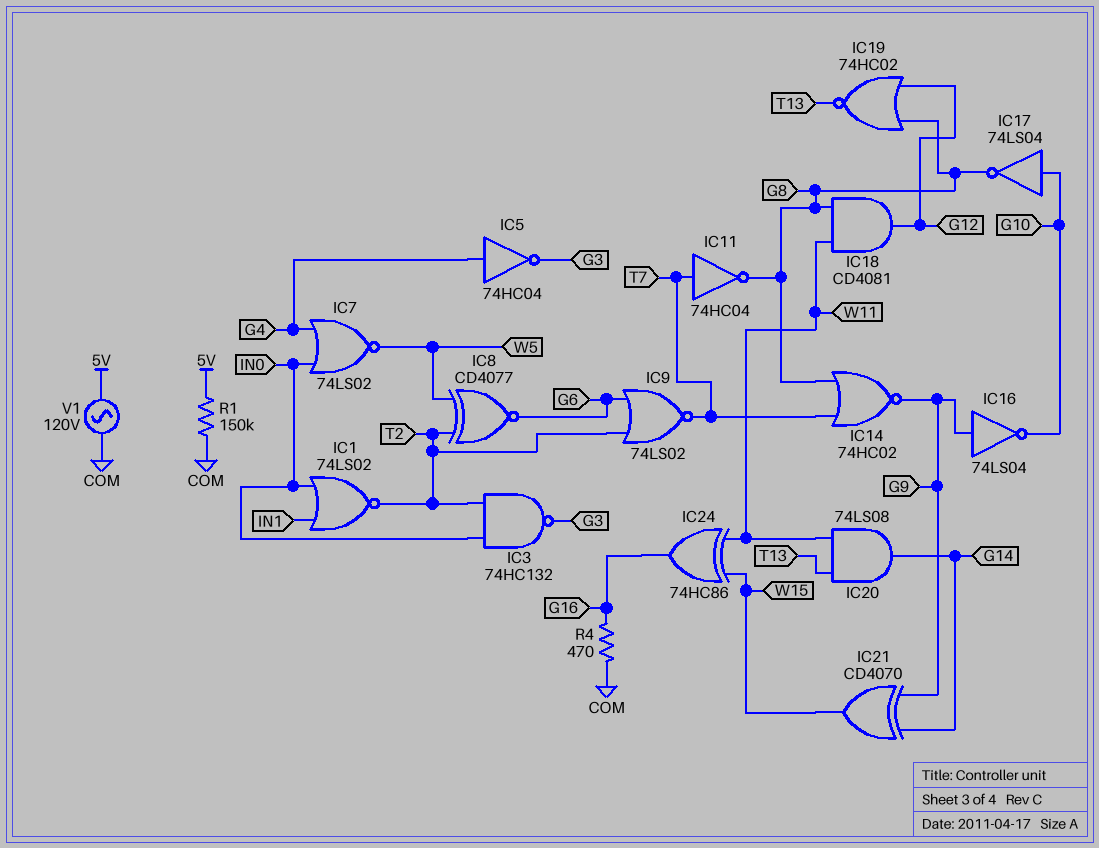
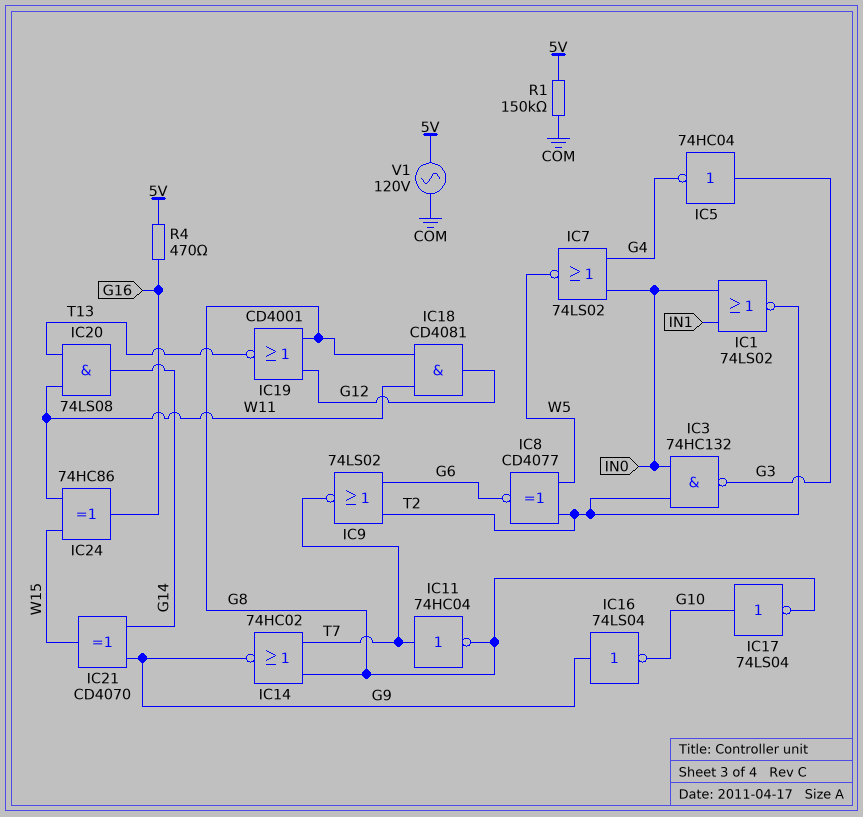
IC5: NOT 74HC04 (in G4, out G3) -> NOT 74HC04 (in G3, out G4)
IC19: NOR 74HC02 (in G8, in G12, out T13) -> NOR CD4001 (in G8, in G12, out T13)
R4: 470 (COM, G16) -> 470 (5V, G16)

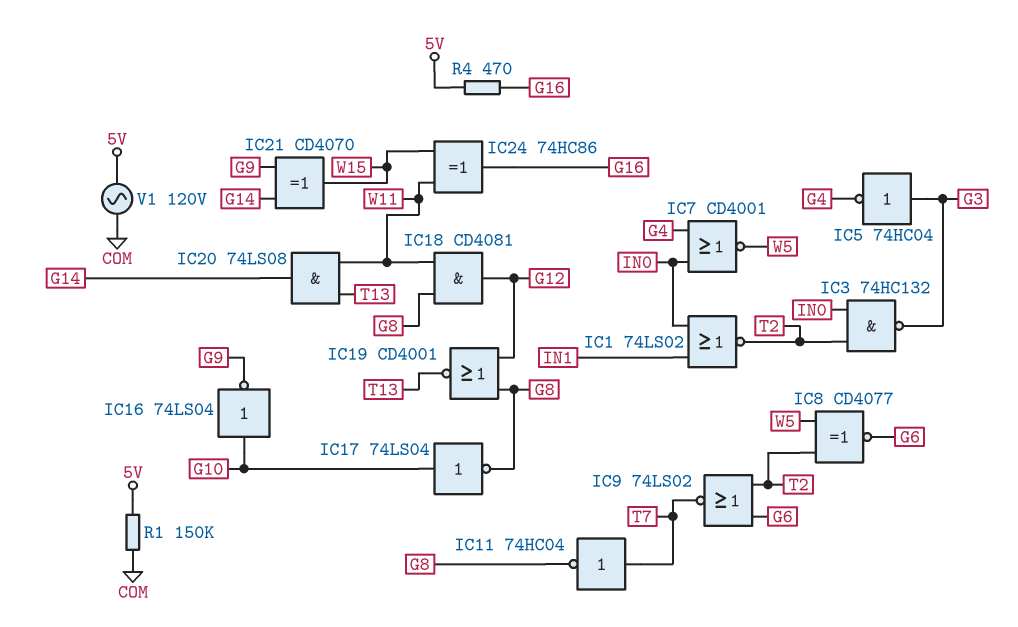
IC7: NOR 74LS02 (in G4, in IN0, out W5) -> NOR CD4001 (in G4, in IN0, out W5)
IC14: NOR 74HC02 (in G8, in T7, out G9) -> none
IC16: NOT 74LS04 (in G9, out G10) -> NOT 74LS04 (in G10, out G9)

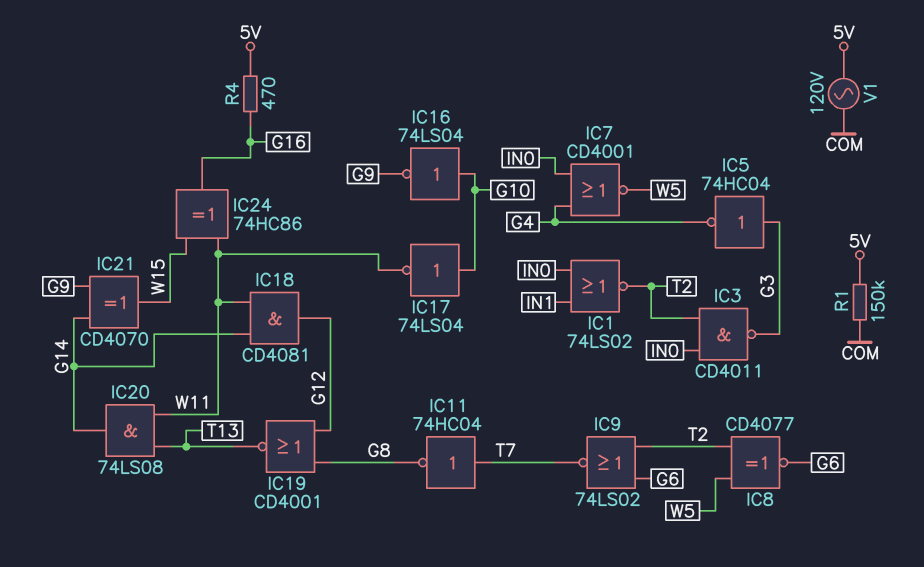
IC3: NAND 74HC132 (in IN0, in T2, out G3) -> NAND CD4011 (in IN0, in T2, out G3)
IC17: NOT 74LS04 (in G10, out G8) -> NOT 74LS04 (in G10, out W11)
IC18: AND CD4081 (in G8, in W11, out G12) -> AND CD4081 (in G14, in W11, out G12)

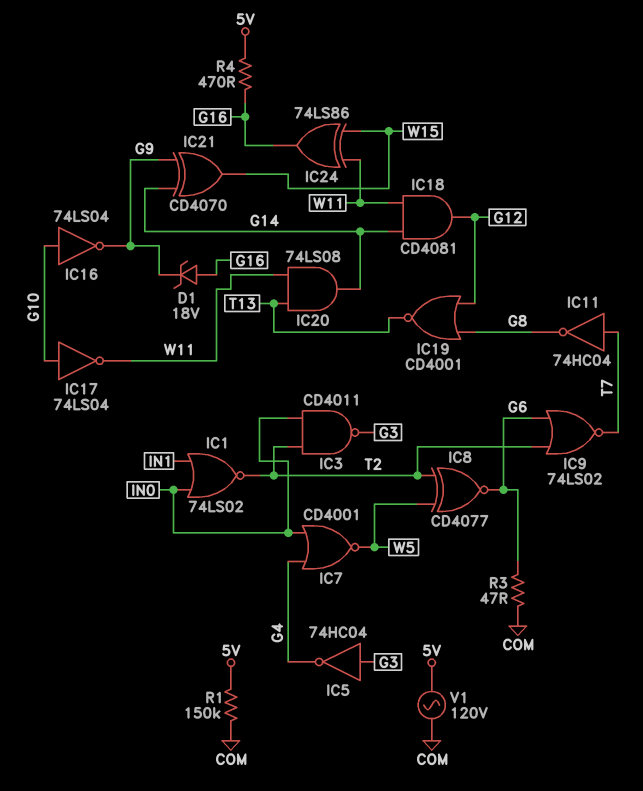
D1: none -> zener 18V (A G16, K G9)
IC24: XOR 74HC86 (in W11, in W15, out G16) -> XOR 74LS86 (in W11, in W15, out G16)
R3: none -> 47 (COM, G6)

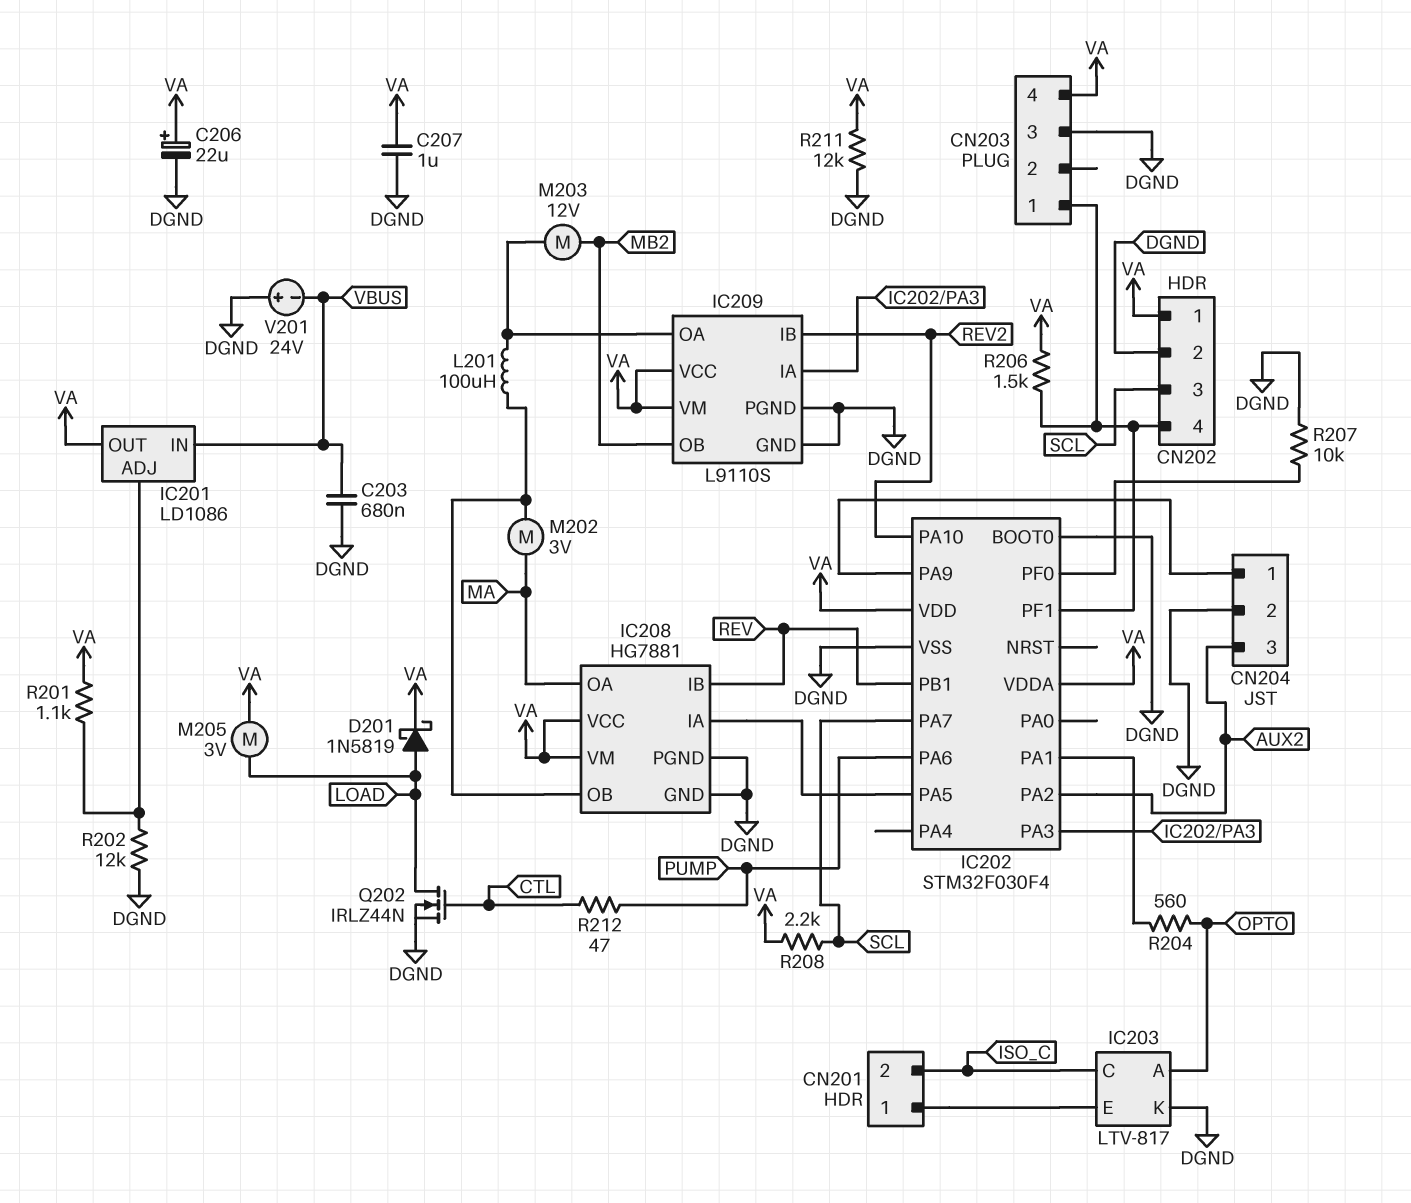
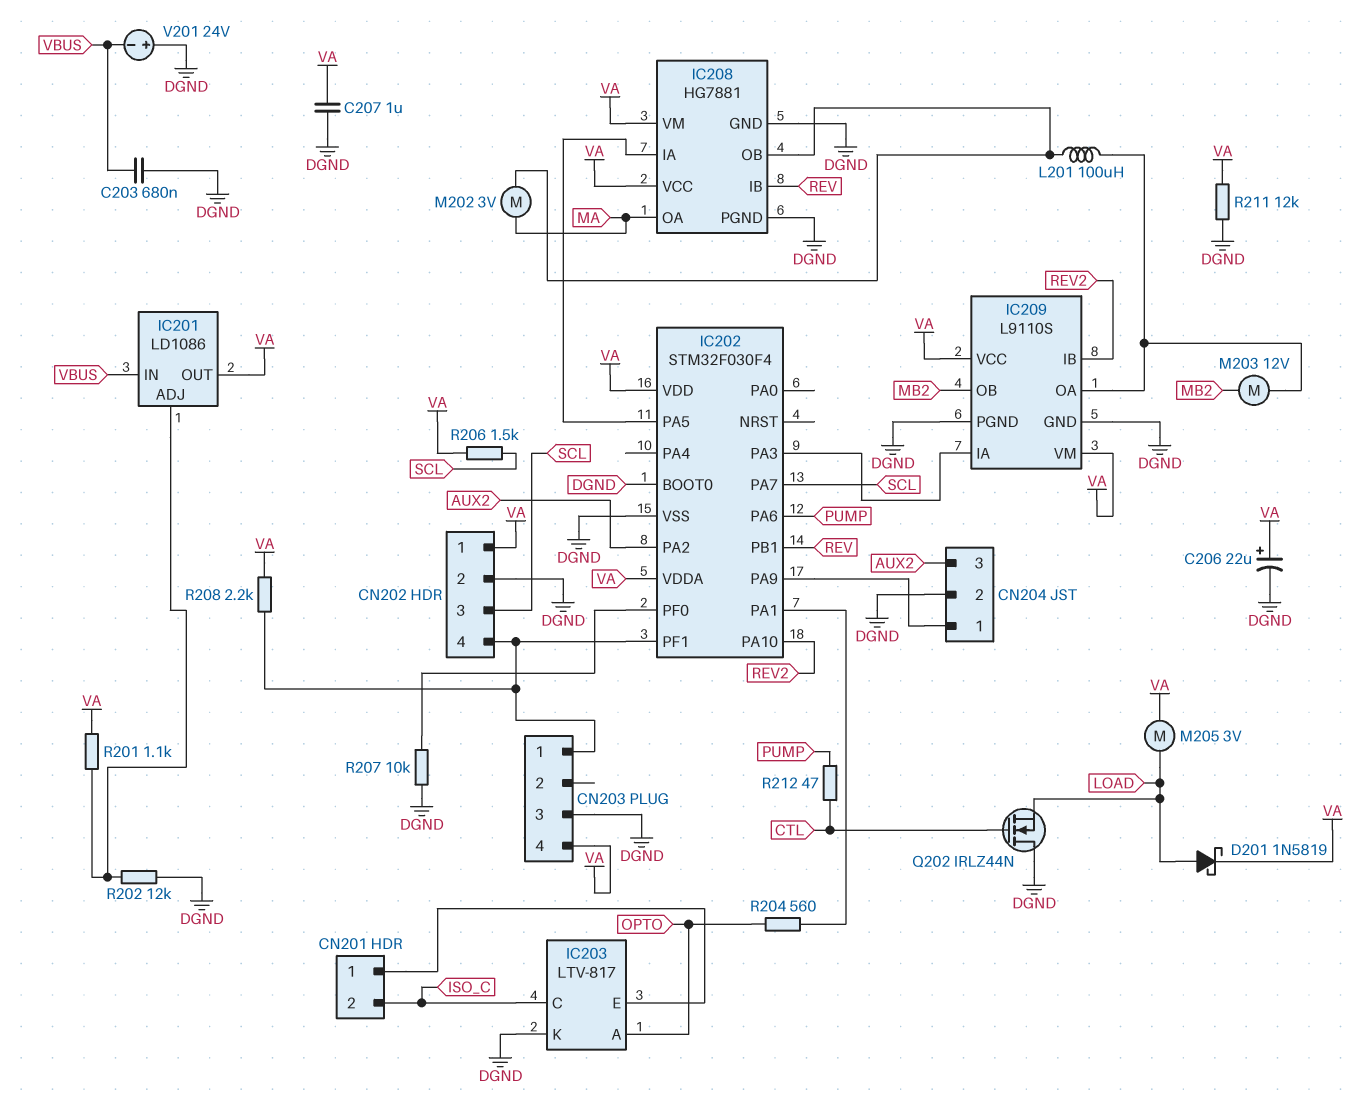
Q202: NMOS IRLZ44N (G CTL, D LOAD, S DGND) -> NMOS IRLZ44N (G CTL, D DGND, S LOAD)
R206: 1.5k (CN202/4, VA) -> 1.5k (SCL, VA)
R208: 2.2k (SCL, VA) -> 2.2k (CN202/4, VA)

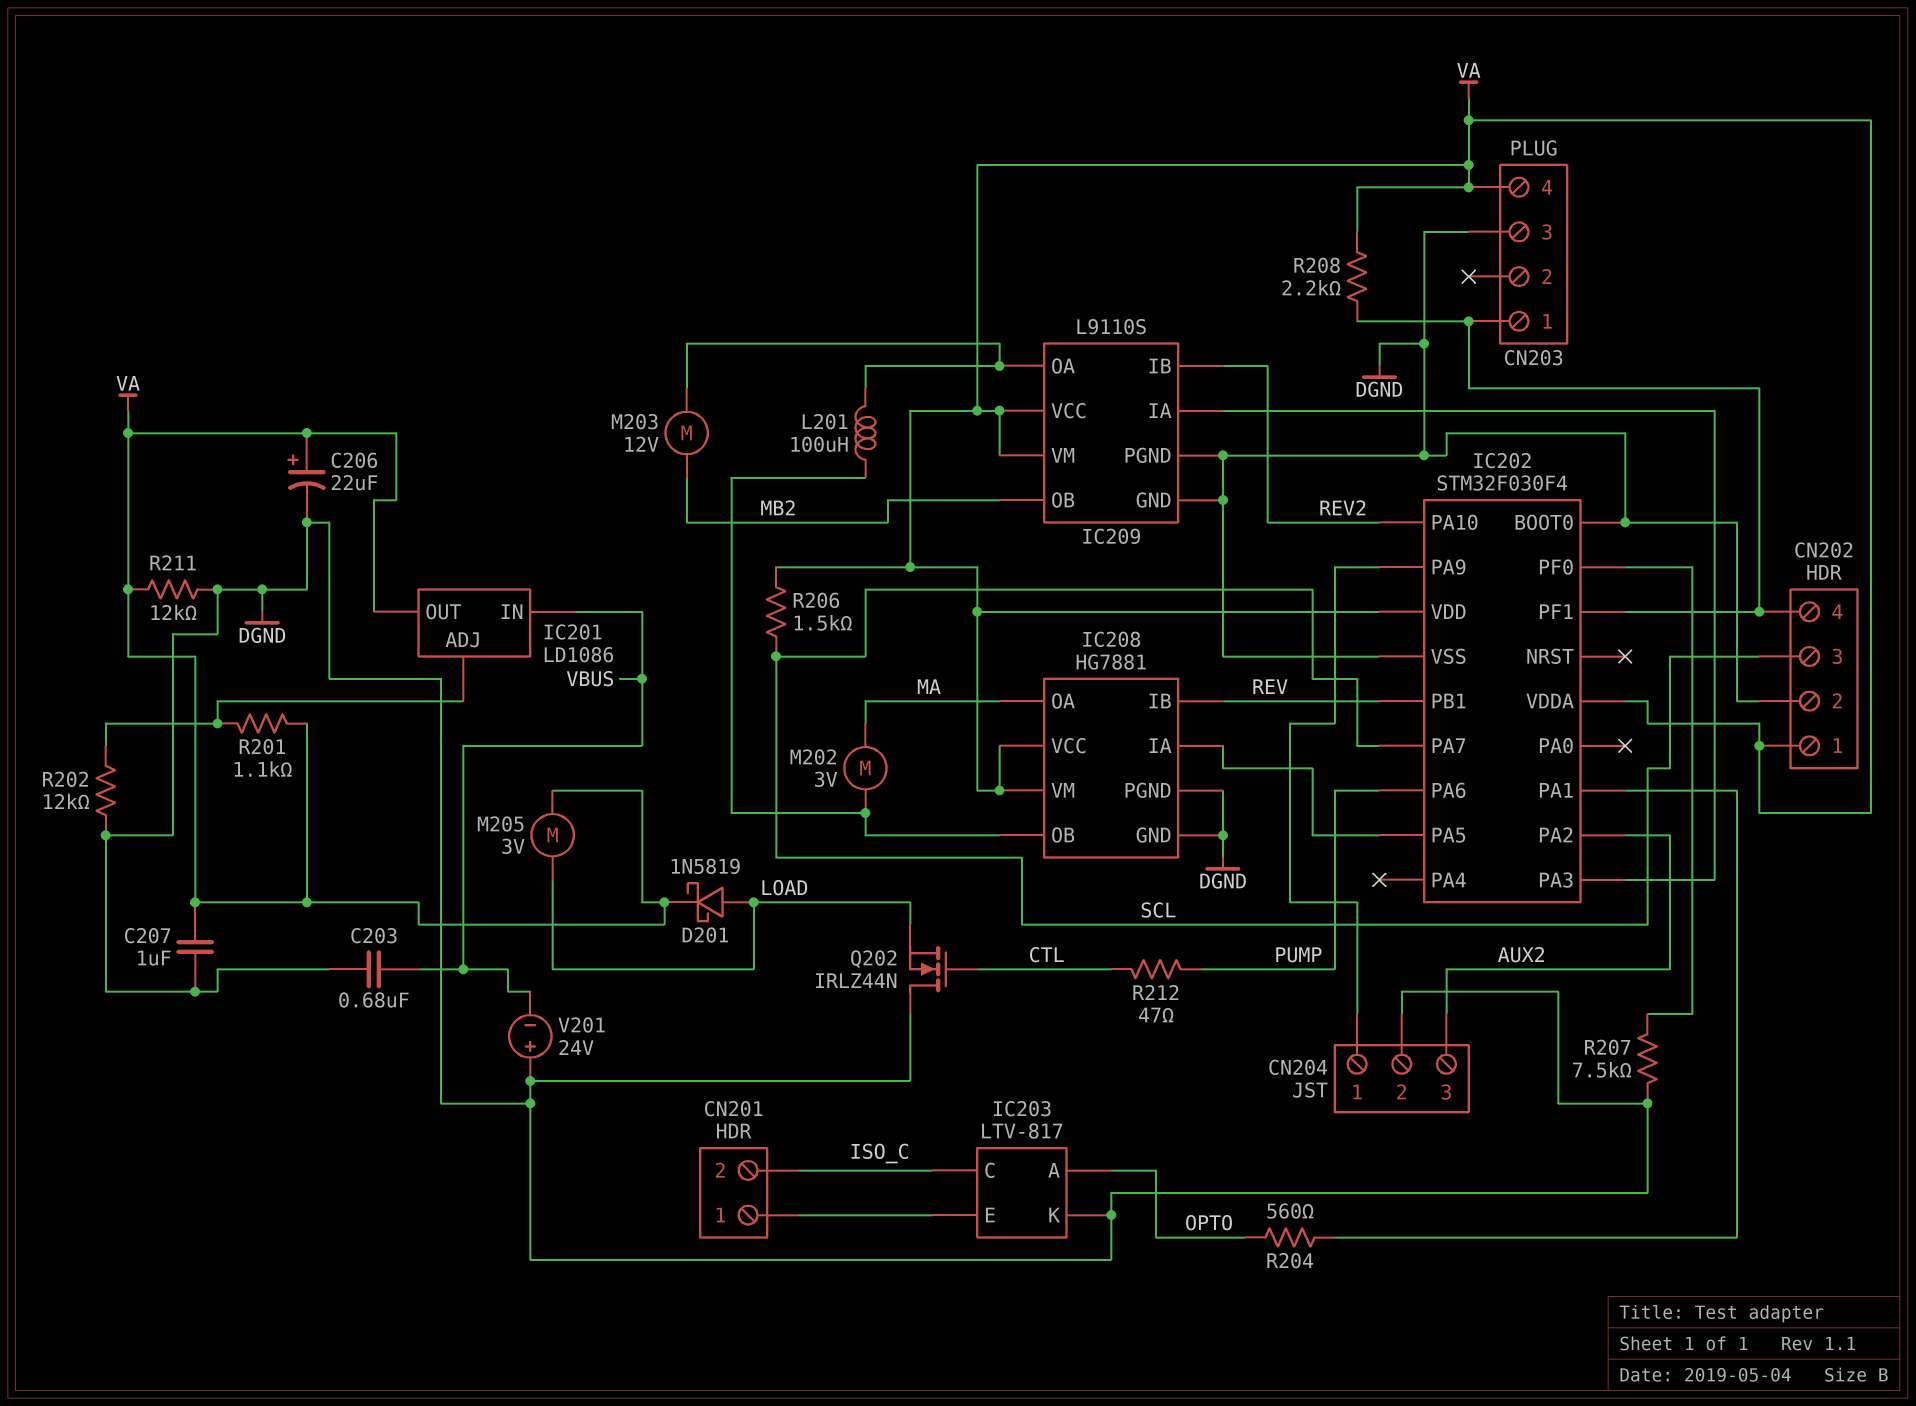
R207: 10k (DGND, IC202/PF0) -> 7.5k (DGND, IC202/PF0)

+===+

◆ Description of the task:
Show each line of the data that contains the string "none".

◆ Completed task:
IC14: NOR 74HC02 (in G8, in T7, out G9) -> none
D1: none -> zener 18V (A G16, K G9)
R3: none -> 47 (COM, G6)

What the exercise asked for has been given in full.